▸ Problem to work on: Begin with the first line of the material and write out each line exactly, ending with the line that contains "Brannex Music: [299,41,783,209]". Pictures are not part of the copy.

▸ Working data:

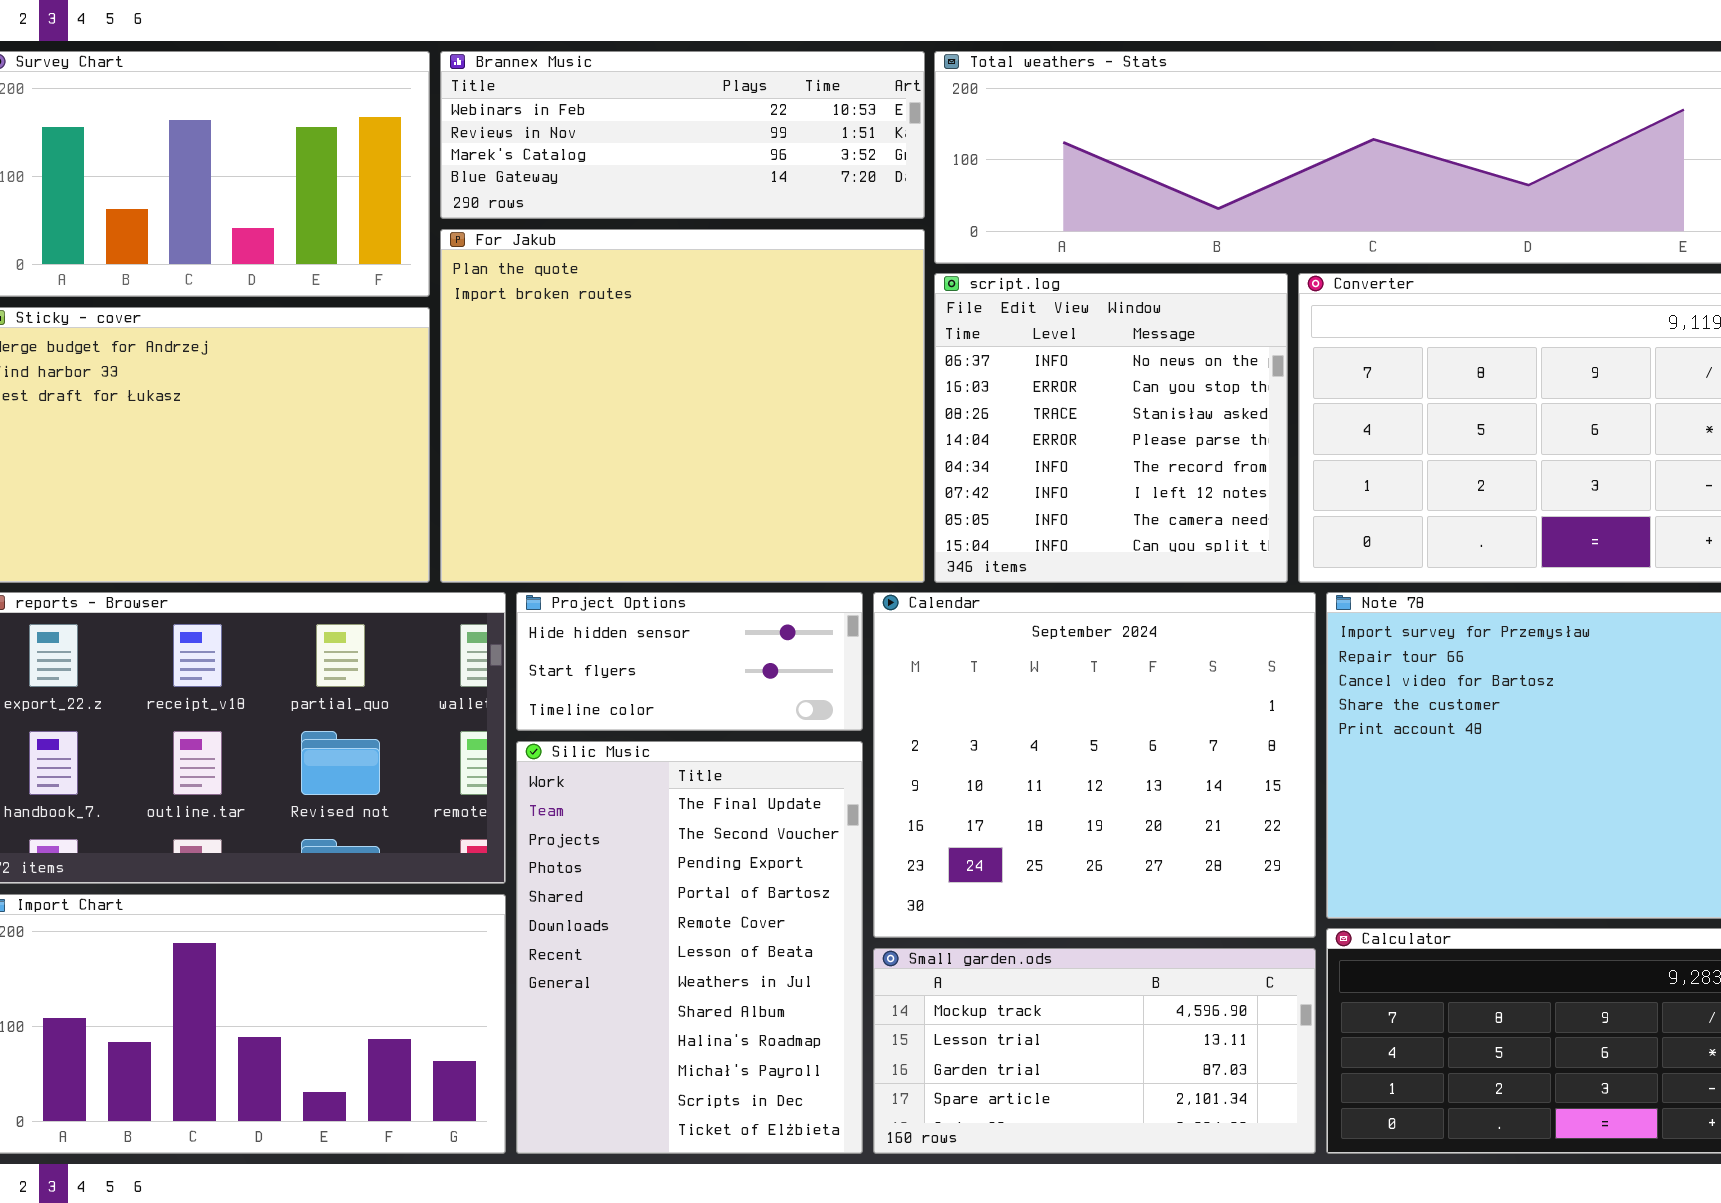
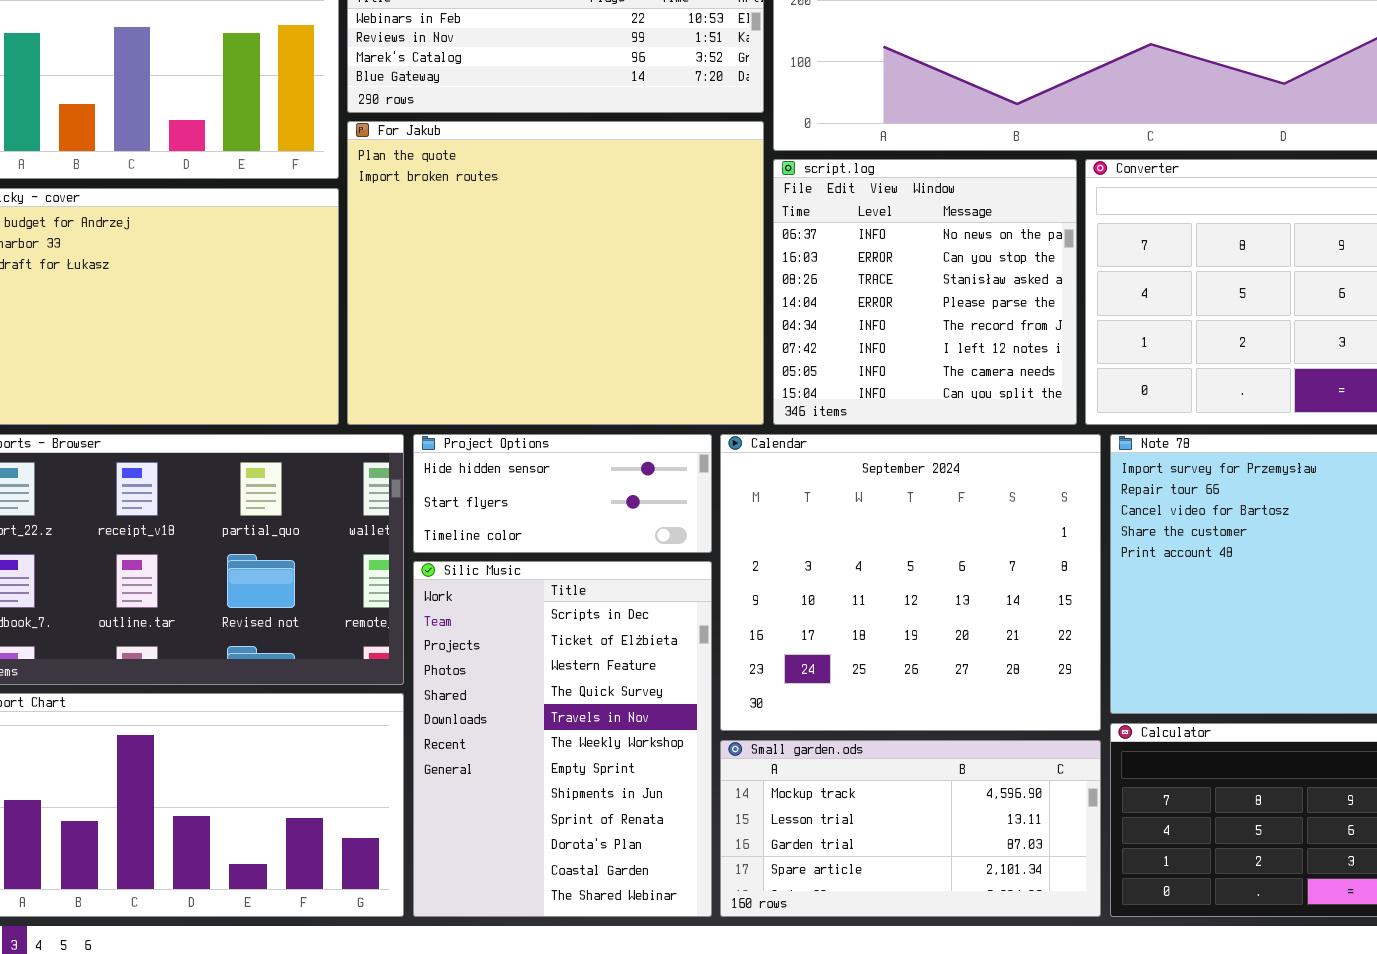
Silic Music: [516,741,863,1154] -> [413,561,712,917], scrolled down 10 rows

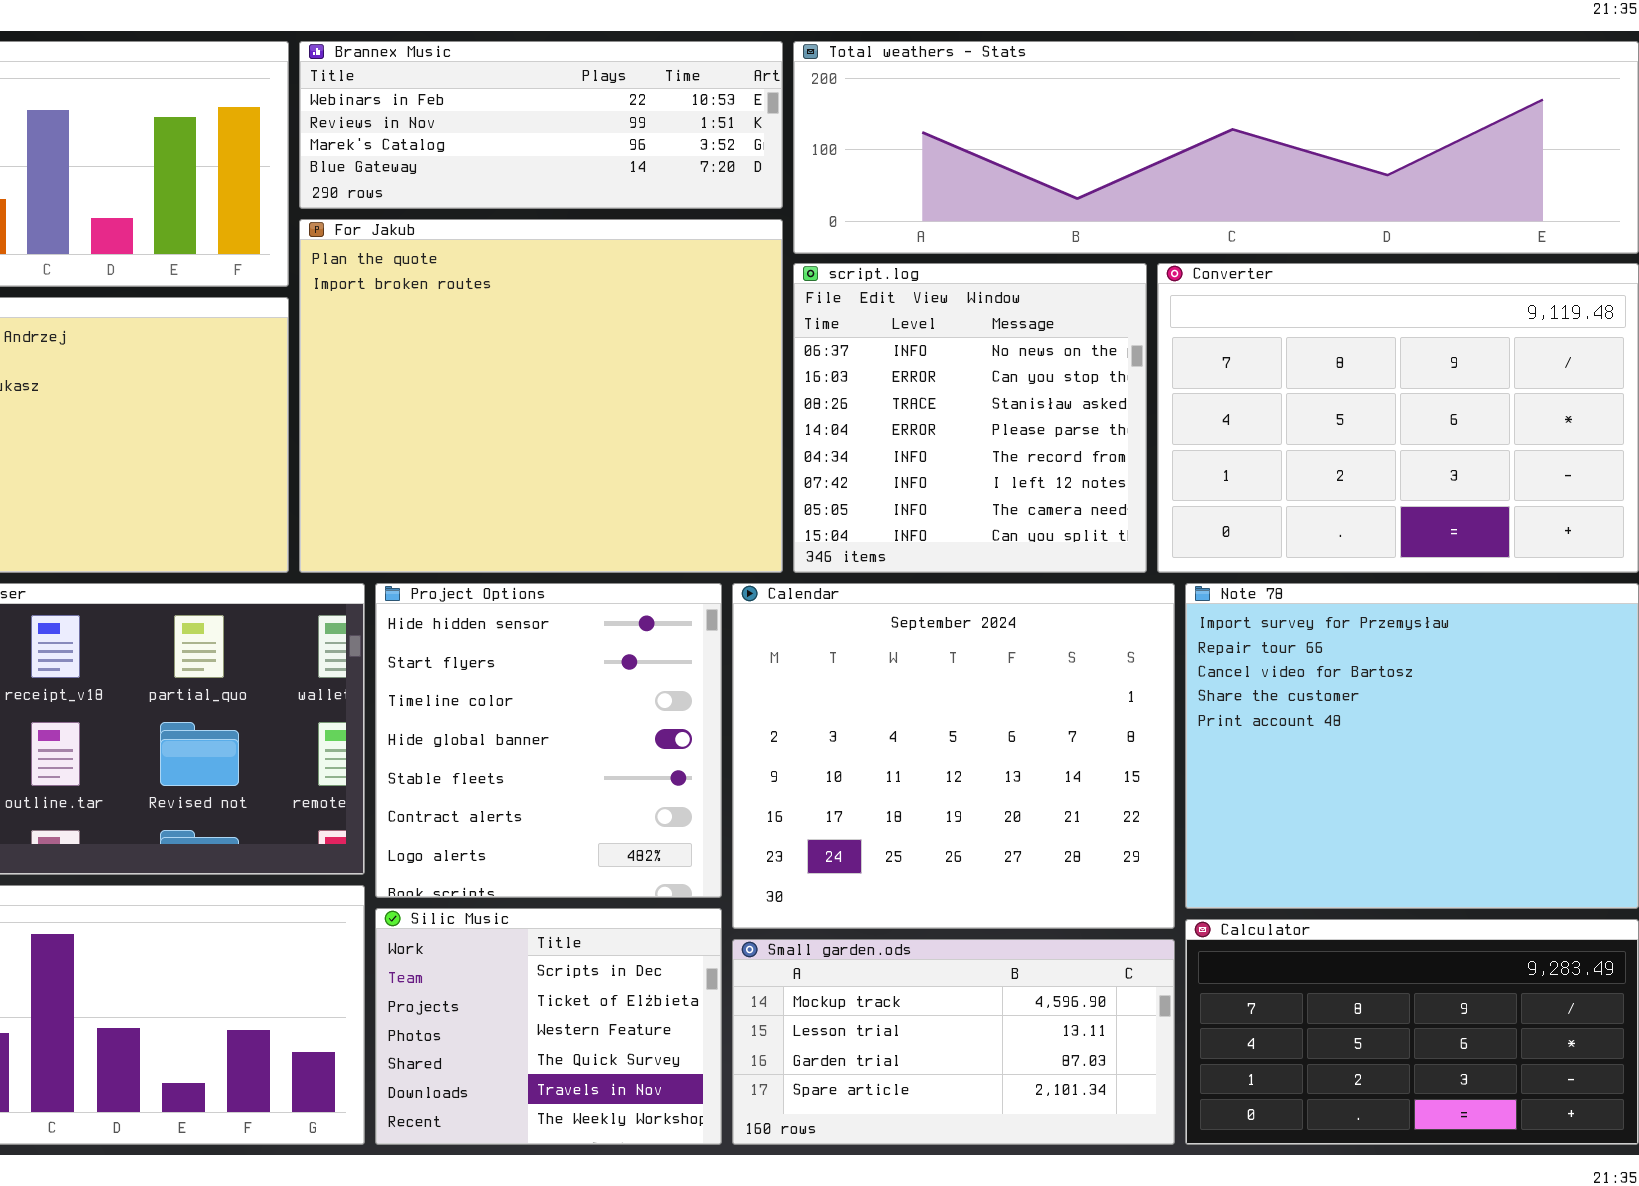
Project Options: [413,434,712,553] -> [375,583,722,898], resized
Silic Music: [413,561,712,917] -> [375,908,722,1145], resized

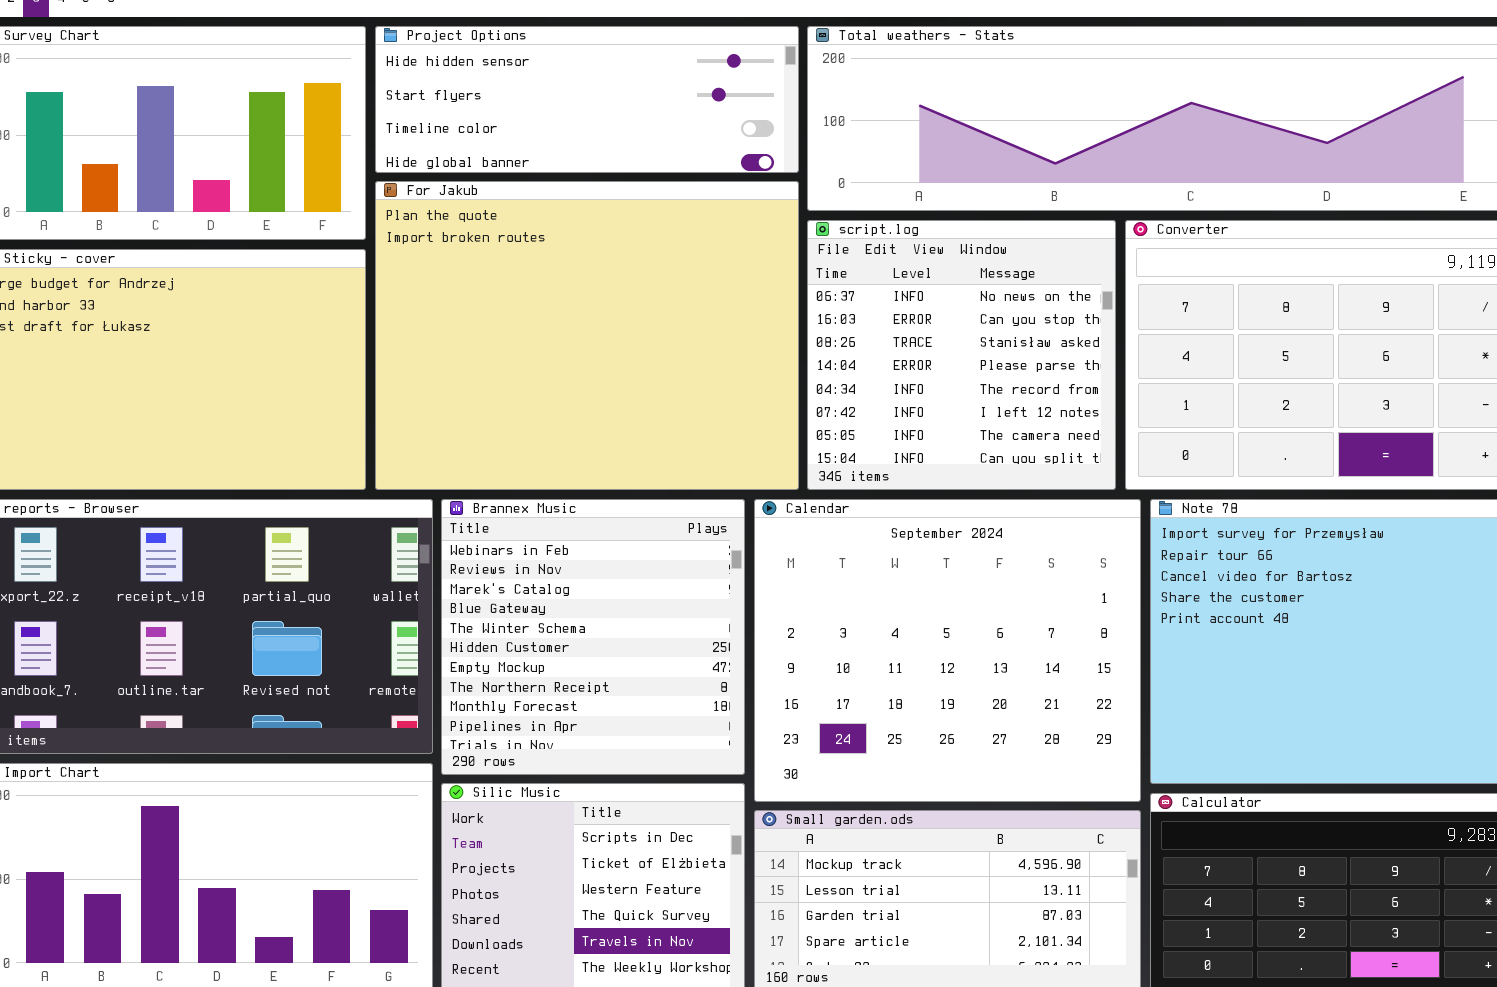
Brannex Music: [299,41,783,209] -> [441,499,745,775], moved, resized
Project Options: [375,583,722,898] -> [375,26,799,173], moved, resized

▸ Result of the task:
Silic Music: [516,741,863,1154] -> [413,561,712,917], scrolled down 10 rows

Project Options: [413,434,712,553] -> [375,583,722,898], resized
Silic Music: [413,561,712,917] -> [375,908,722,1145], resized

Brannex Music: [299,41,783,209] -> [441,499,745,775], moved, resized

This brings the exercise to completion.